Your output should be exactly the lines from the one containing "red cake: 2 -> 0" through the final line of the following data, please, with no pictures.

(Collected data)
»»
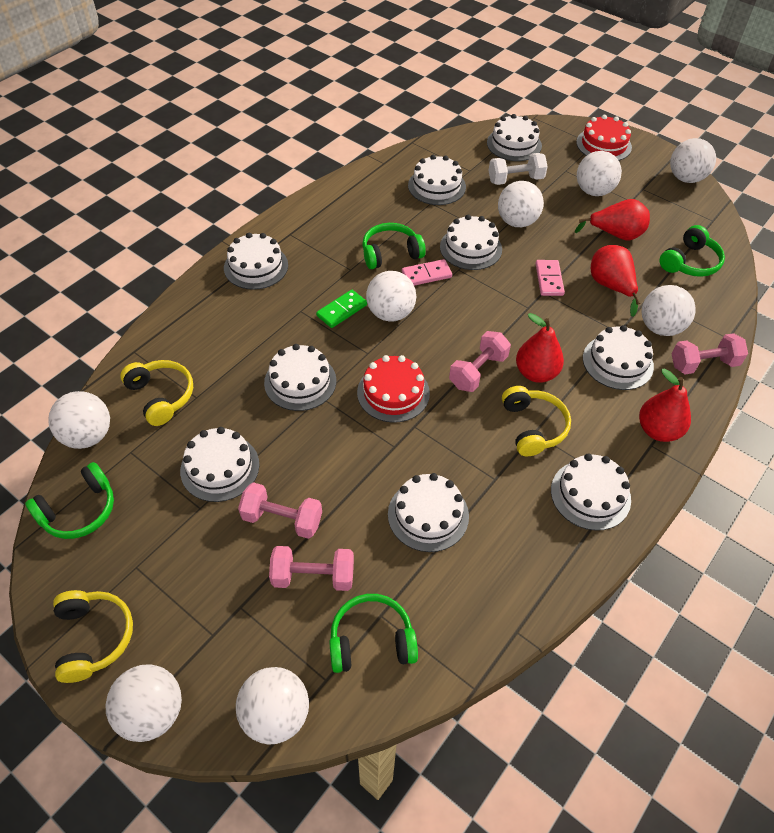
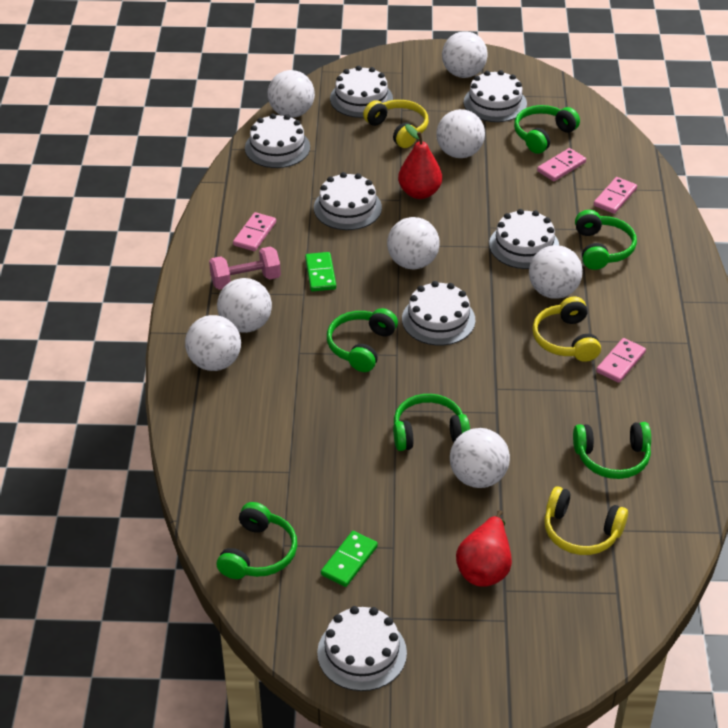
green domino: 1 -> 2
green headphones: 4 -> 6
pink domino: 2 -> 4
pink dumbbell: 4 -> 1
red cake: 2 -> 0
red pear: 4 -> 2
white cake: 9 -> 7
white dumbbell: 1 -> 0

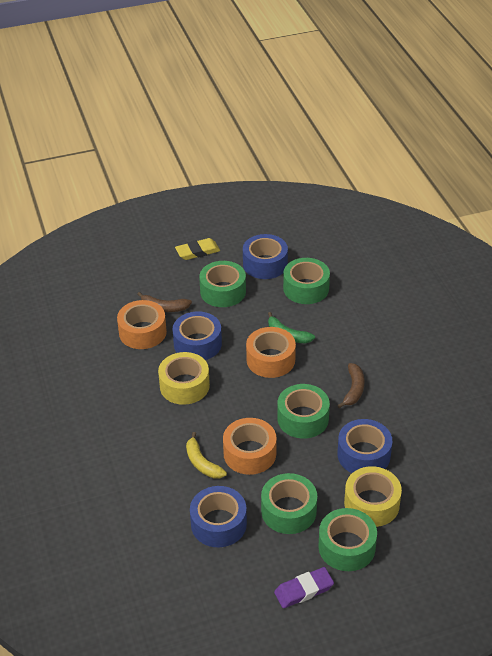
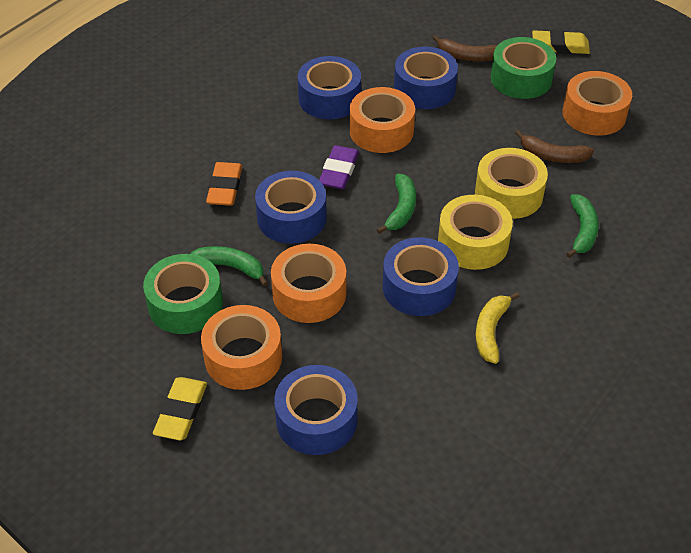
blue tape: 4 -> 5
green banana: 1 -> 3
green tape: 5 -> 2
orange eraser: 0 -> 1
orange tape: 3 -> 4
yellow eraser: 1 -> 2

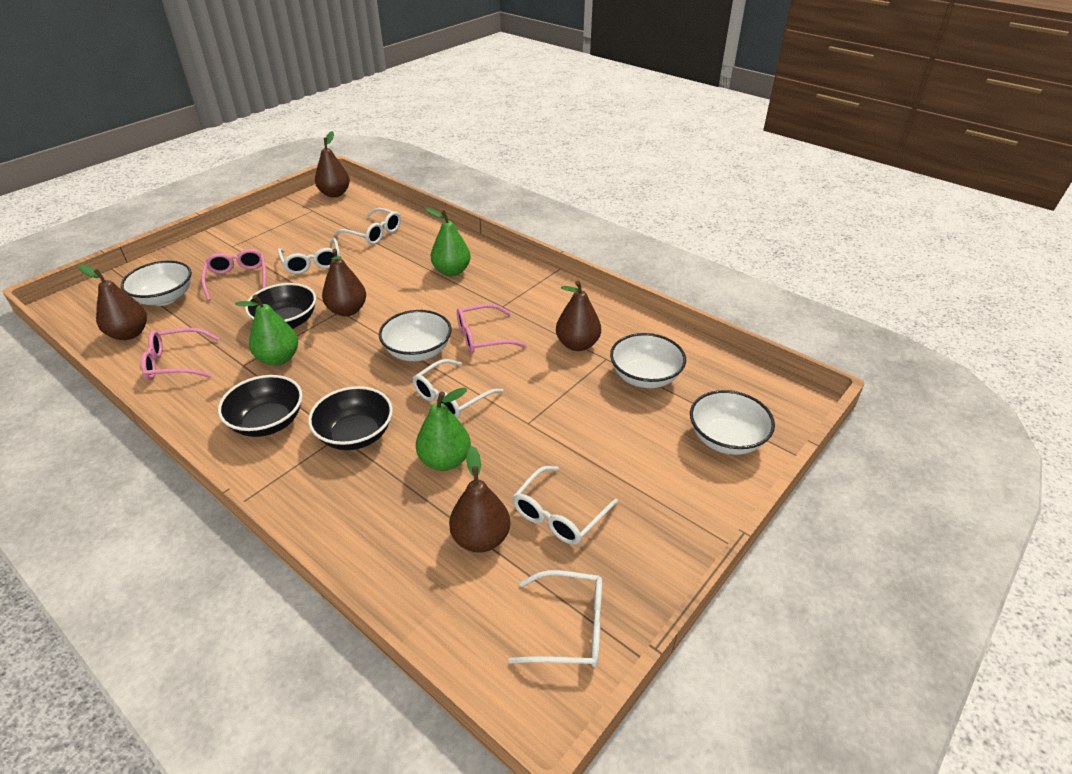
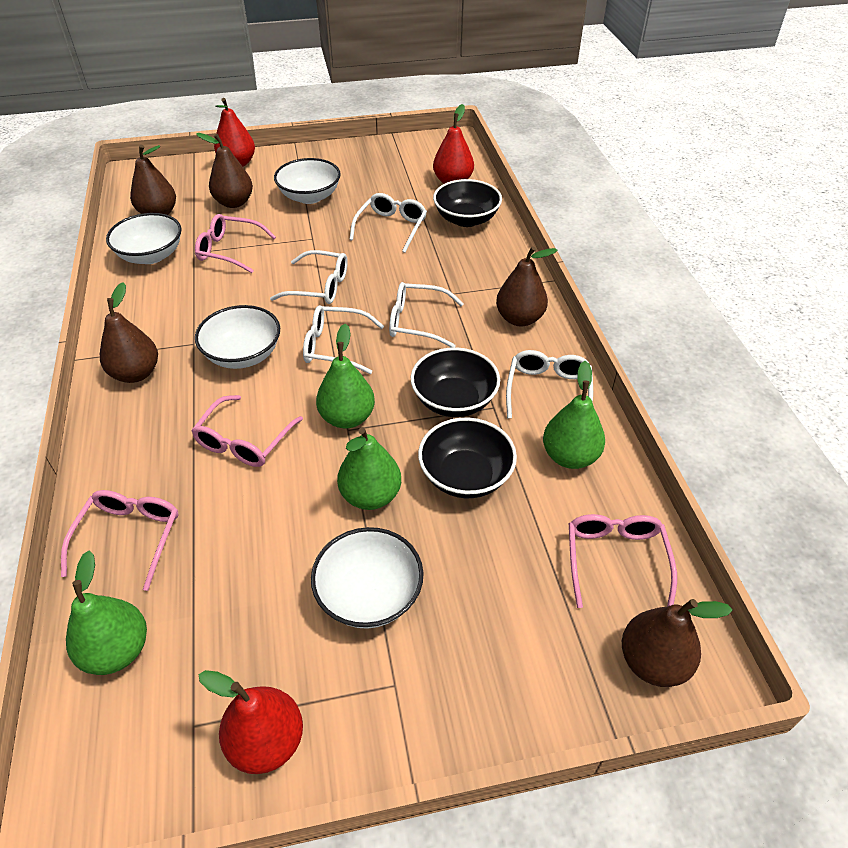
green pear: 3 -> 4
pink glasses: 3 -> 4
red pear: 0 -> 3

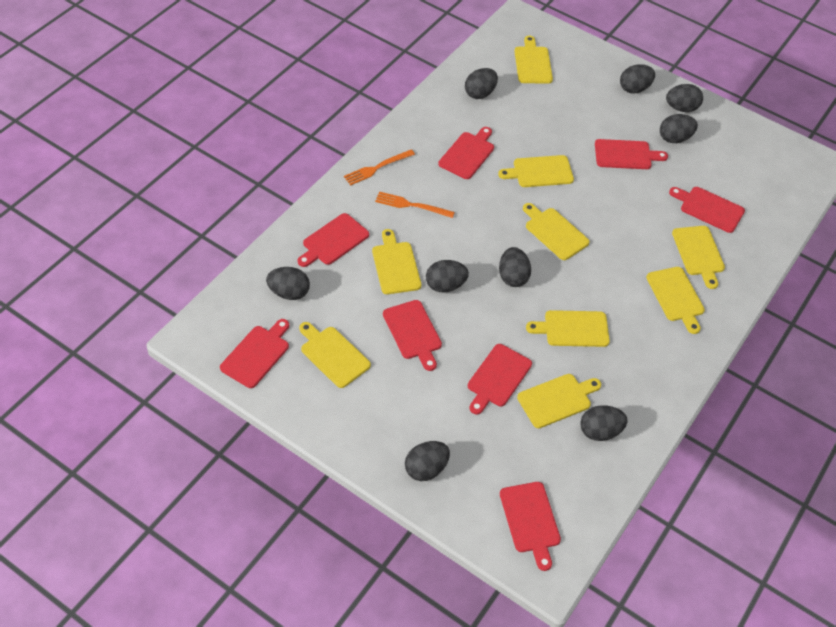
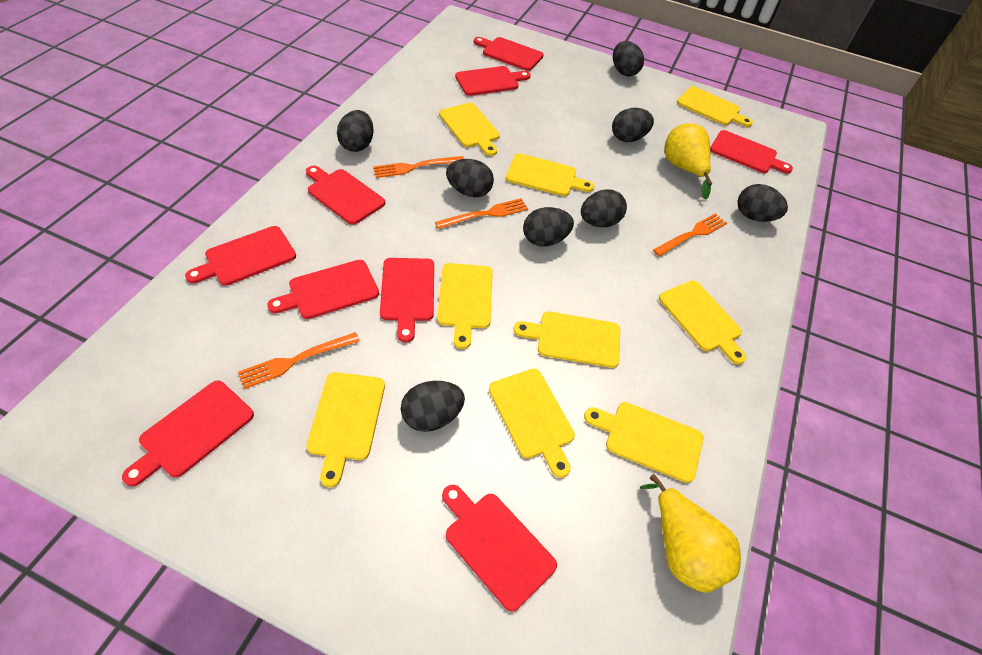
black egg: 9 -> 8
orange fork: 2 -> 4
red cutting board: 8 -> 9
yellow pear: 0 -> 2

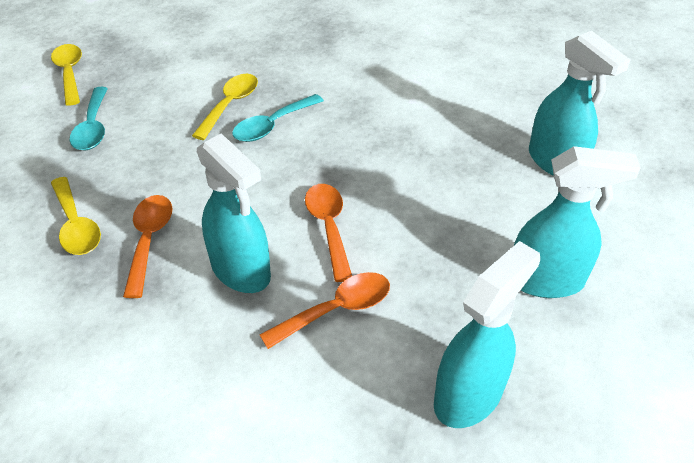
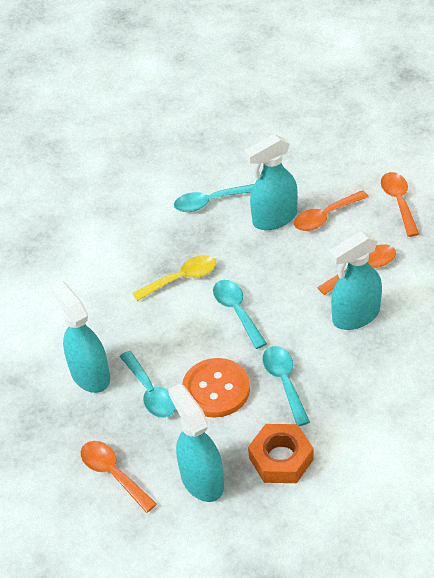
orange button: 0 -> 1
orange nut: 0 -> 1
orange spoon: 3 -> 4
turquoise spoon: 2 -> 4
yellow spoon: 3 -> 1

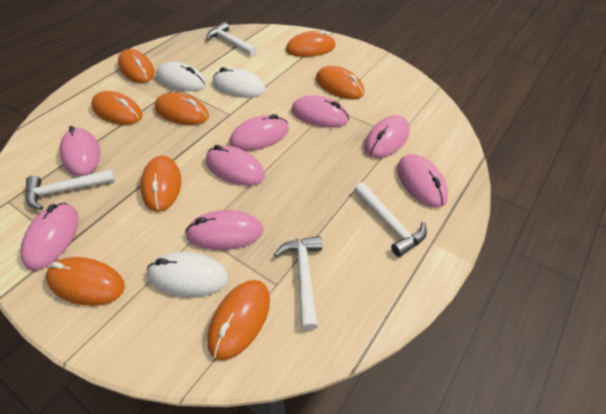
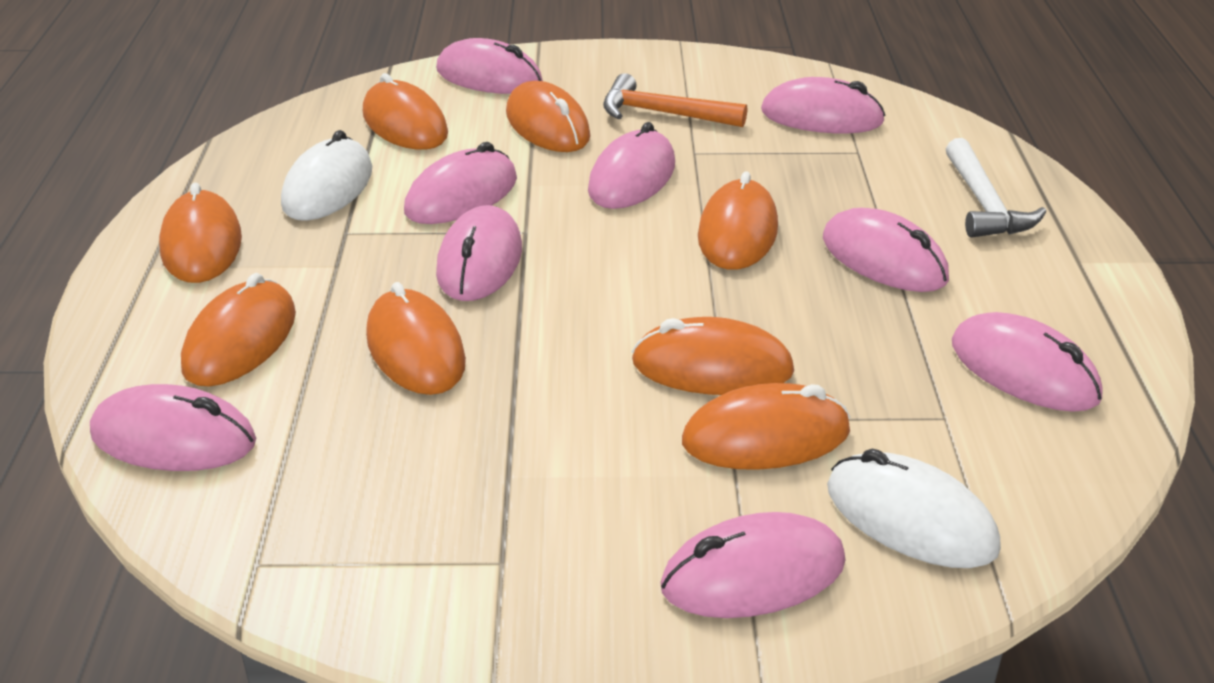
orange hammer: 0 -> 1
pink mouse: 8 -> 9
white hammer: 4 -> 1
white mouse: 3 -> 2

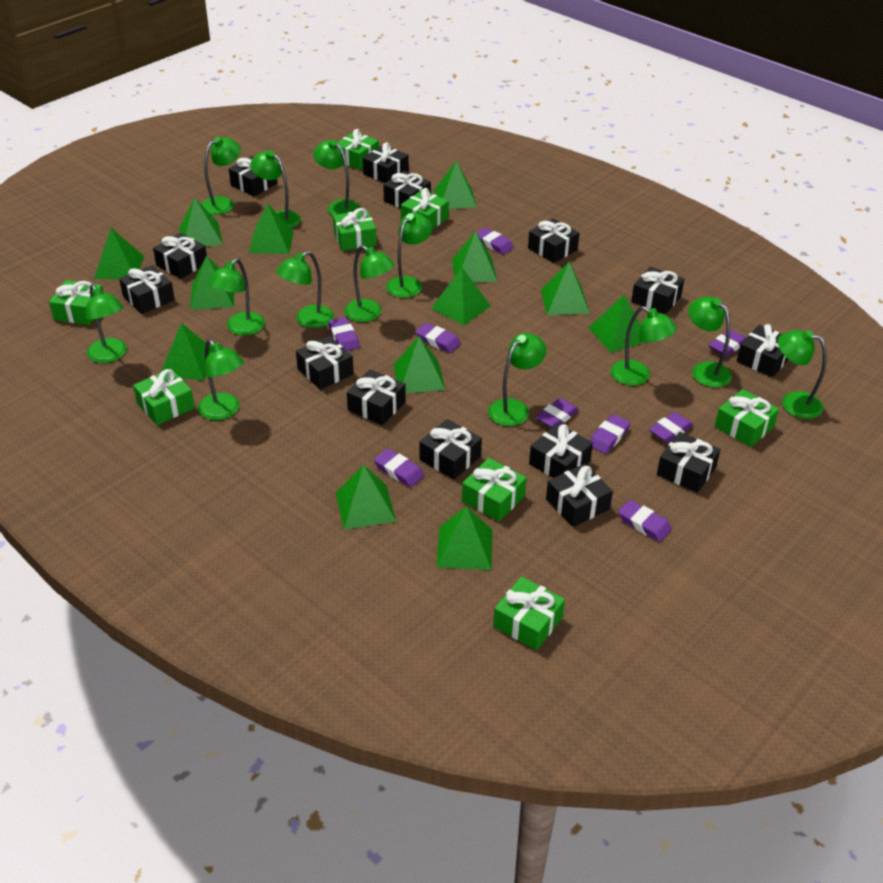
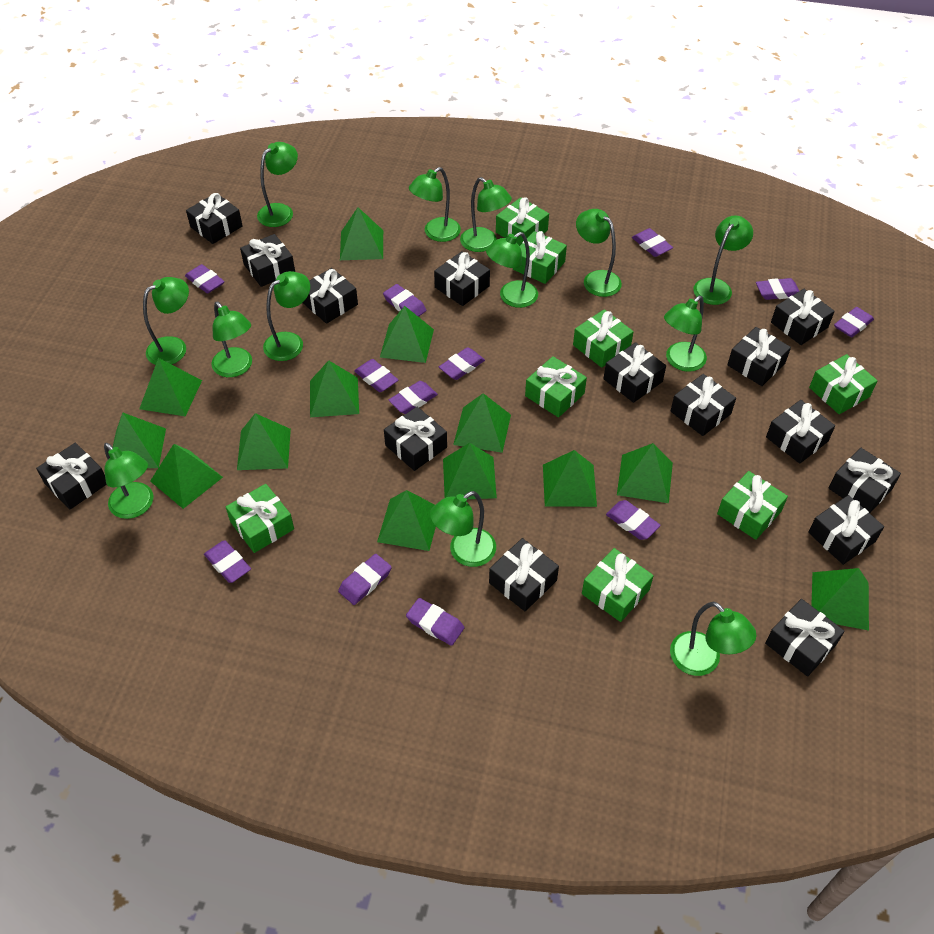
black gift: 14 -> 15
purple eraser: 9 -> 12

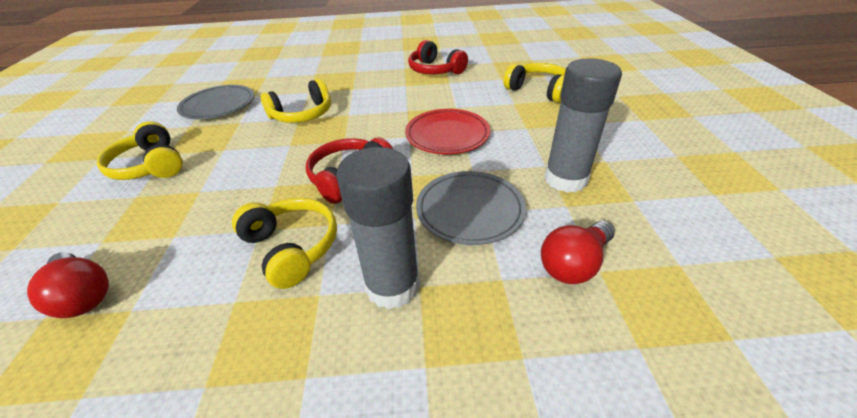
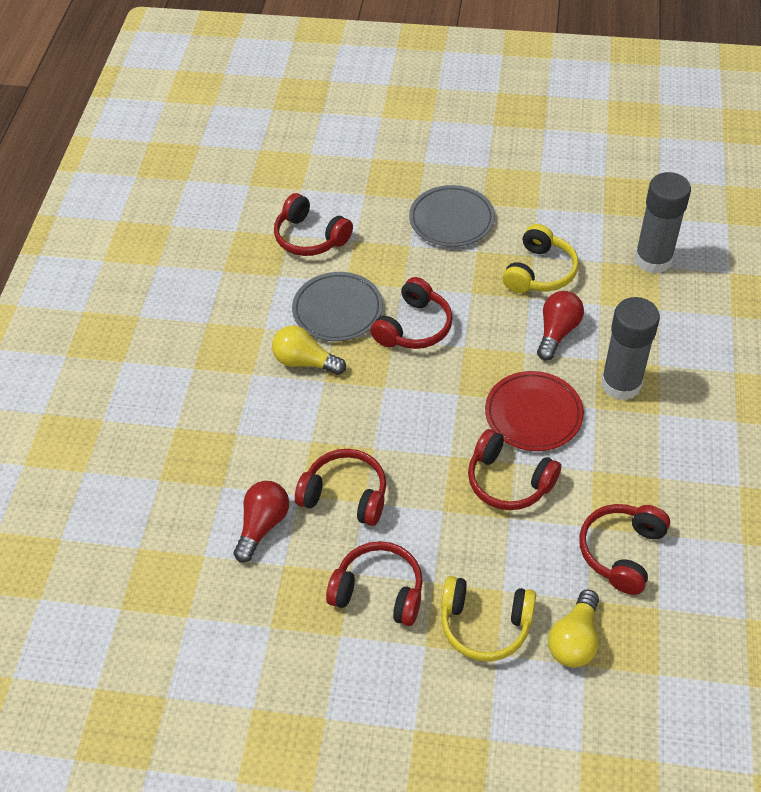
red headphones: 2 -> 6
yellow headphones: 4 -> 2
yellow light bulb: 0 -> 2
««
EXERCISE RESPONSE:
red cake: 2 -> 0
red pear: 4 -> 2
white cake: 9 -> 7
white dumbbell: 1 -> 0

blue tape: 4 -> 5
green banana: 1 -> 3
green tape: 5 -> 2
orange eraser: 0 -> 1
orange tape: 3 -> 4
yellow eraser: 1 -> 2

green pear: 3 -> 4
pink glasses: 3 -> 4
red pear: 0 -> 3

black egg: 9 -> 8
orange fork: 2 -> 4
red cutting board: 8 -> 9
yellow pear: 0 -> 2

orange button: 0 -> 1
orange nut: 0 -> 1
orange spoon: 3 -> 4
turquoise spoon: 2 -> 4
yellow spoon: 3 -> 1

orange hammer: 0 -> 1
pink mouse: 8 -> 9
white hammer: 4 -> 1
white mouse: 3 -> 2

black gift: 14 -> 15
purple eraser: 9 -> 12

red headphones: 2 -> 6
yellow headphones: 4 -> 2
yellow light bulb: 0 -> 2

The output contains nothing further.